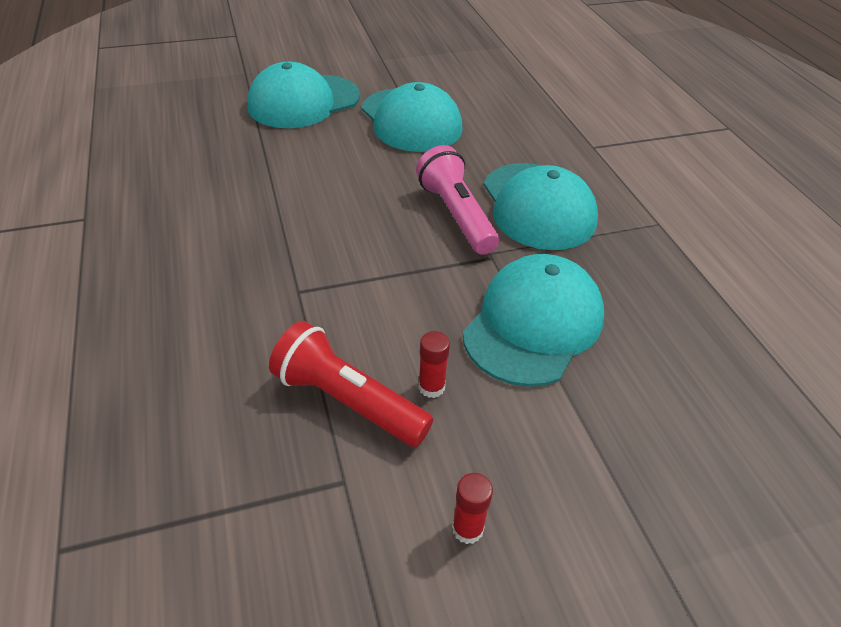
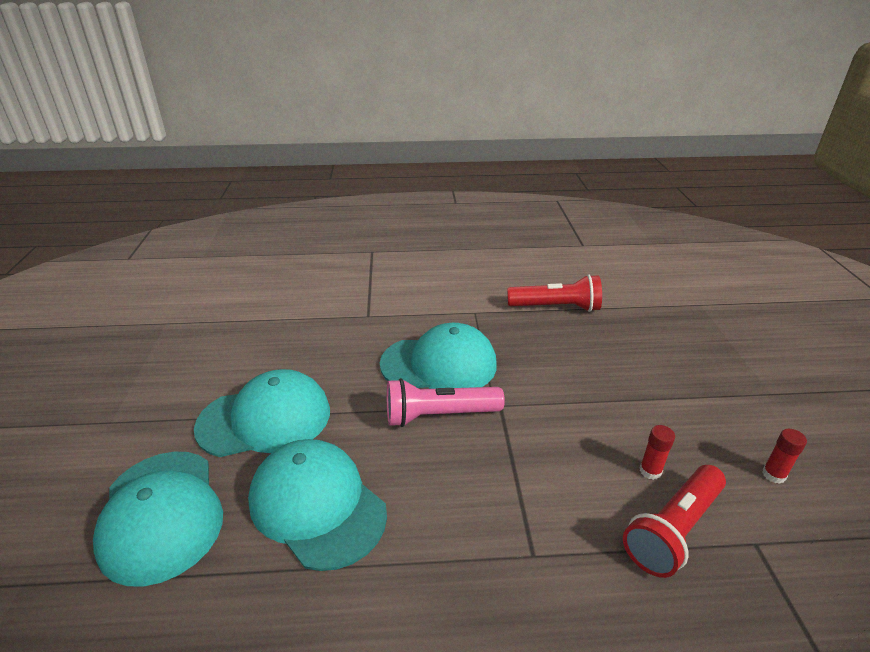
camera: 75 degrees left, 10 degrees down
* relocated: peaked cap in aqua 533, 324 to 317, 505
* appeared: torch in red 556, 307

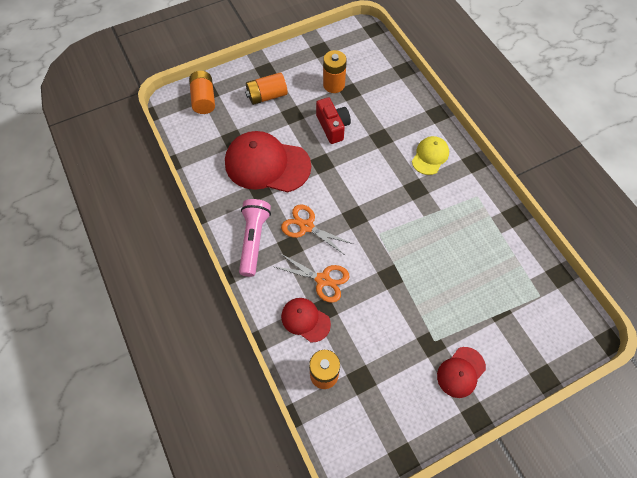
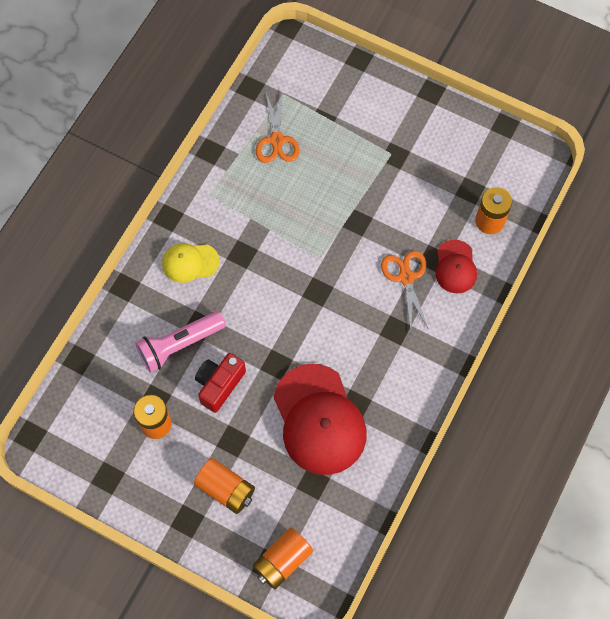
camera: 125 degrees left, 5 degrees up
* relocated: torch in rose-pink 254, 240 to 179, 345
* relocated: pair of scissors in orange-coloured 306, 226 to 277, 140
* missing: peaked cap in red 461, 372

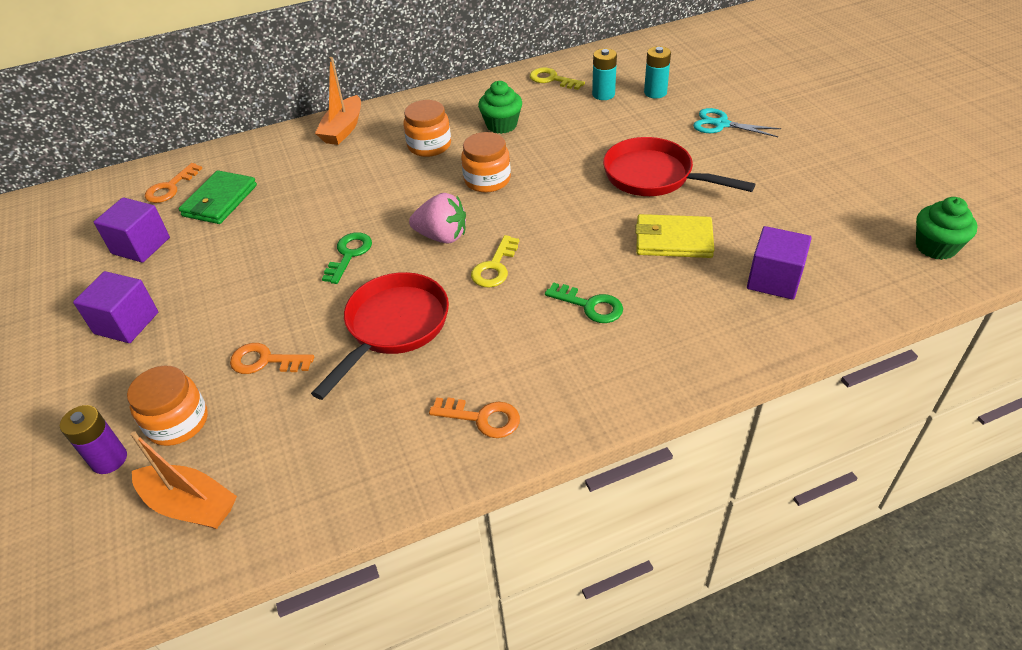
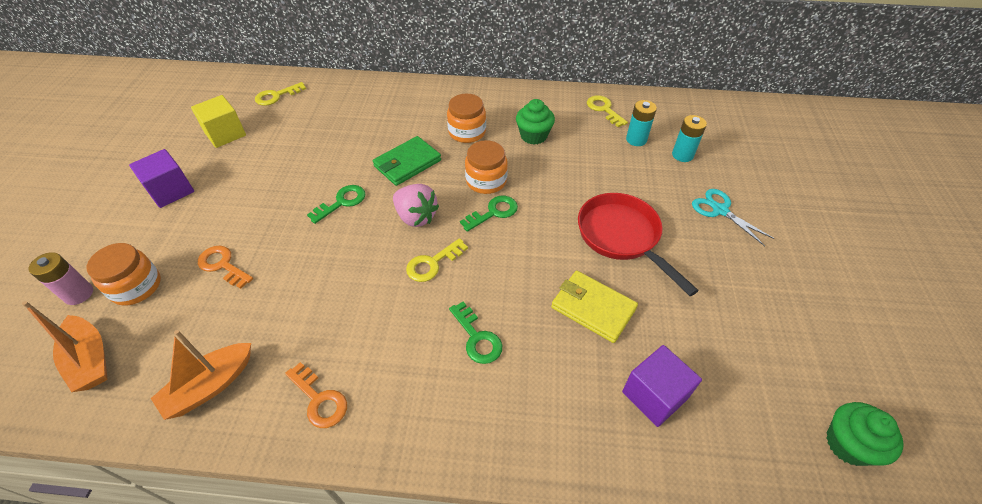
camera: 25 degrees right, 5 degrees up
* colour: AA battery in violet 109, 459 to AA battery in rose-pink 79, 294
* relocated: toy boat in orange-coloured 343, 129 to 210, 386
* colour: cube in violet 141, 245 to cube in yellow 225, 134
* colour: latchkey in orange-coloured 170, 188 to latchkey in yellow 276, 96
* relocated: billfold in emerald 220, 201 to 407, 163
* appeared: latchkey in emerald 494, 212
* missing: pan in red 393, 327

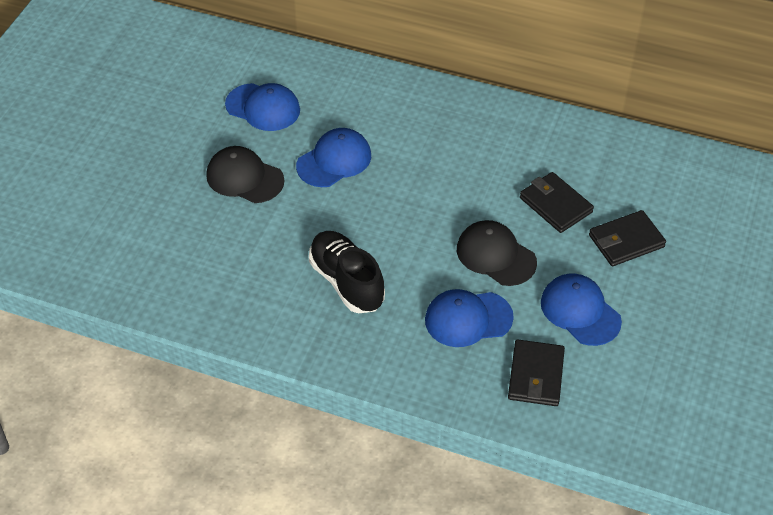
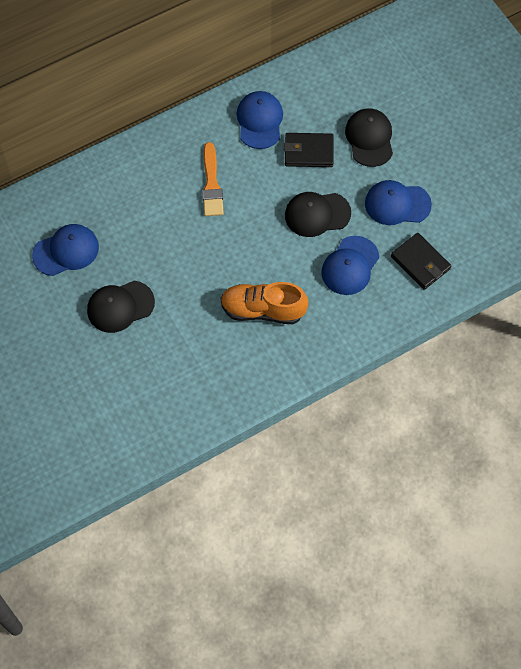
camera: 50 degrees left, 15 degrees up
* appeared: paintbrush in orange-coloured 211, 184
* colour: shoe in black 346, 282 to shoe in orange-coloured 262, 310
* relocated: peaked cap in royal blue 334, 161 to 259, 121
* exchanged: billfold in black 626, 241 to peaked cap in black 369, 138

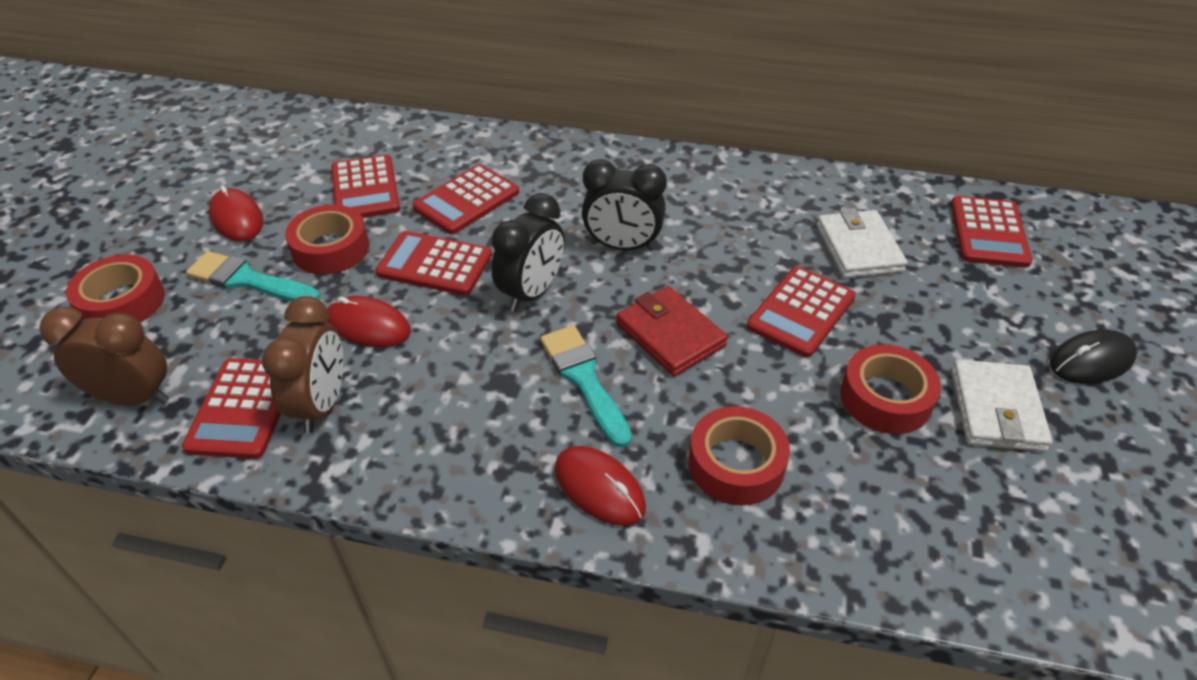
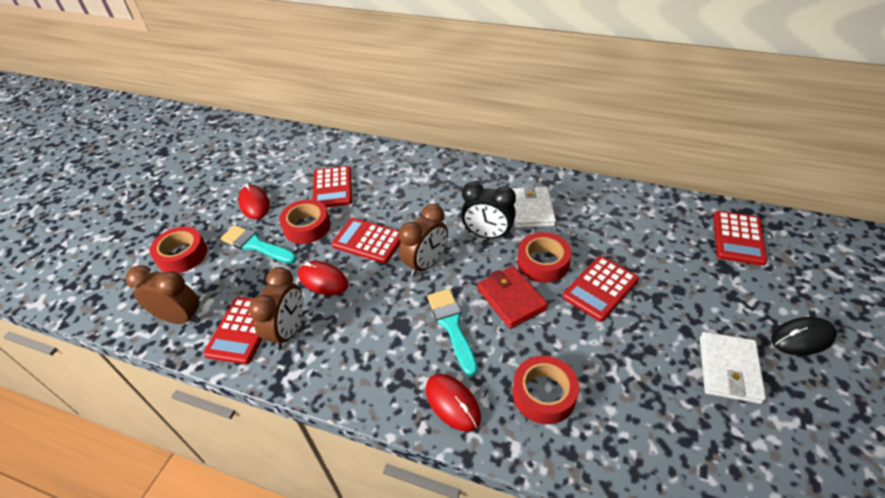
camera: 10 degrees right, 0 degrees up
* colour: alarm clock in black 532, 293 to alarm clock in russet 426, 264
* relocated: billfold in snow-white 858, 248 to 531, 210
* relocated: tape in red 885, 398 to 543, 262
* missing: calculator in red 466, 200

> [Exercise instructions]:
A verbatim copy of the entries, without the pictures, is what this task requires.

> [Solution]:
camera: 75 degrees left, 10 degrees down
* relocated: peaked cap in aqua 533, 324 to 317, 505
* appeared: torch in red 556, 307

camera: 125 degrees left, 5 degrees up
* relocated: torch in rose-pink 254, 240 to 179, 345
* relocated: pair of scissors in orange-coloured 306, 226 to 277, 140
* missing: peaked cap in red 461, 372

camera: 25 degrees right, 5 degrees up
* colour: AA battery in violet 109, 459 to AA battery in rose-pink 79, 294
* relocated: toy boat in orange-coloured 343, 129 to 210, 386
* colour: cube in violet 141, 245 to cube in yellow 225, 134
* colour: latchkey in orange-coloured 170, 188 to latchkey in yellow 276, 96
* relocated: billfold in emerald 220, 201 to 407, 163
* appeared: latchkey in emerald 494, 212
* missing: pan in red 393, 327

camera: 50 degrees left, 15 degrees up
* appeared: paintbrush in orange-coloured 211, 184
* colour: shoe in black 346, 282 to shoe in orange-coloured 262, 310
* relocated: peaked cap in royal blue 334, 161 to 259, 121
* exchanged: billfold in black 626, 241 to peaked cap in black 369, 138

camera: 10 degrees right, 0 degrees up
* colour: alarm clock in black 532, 293 to alarm clock in russet 426, 264
* relocated: billfold in snow-white 858, 248 to 531, 210
* relocated: tape in red 885, 398 to 543, 262
* missing: calculator in red 466, 200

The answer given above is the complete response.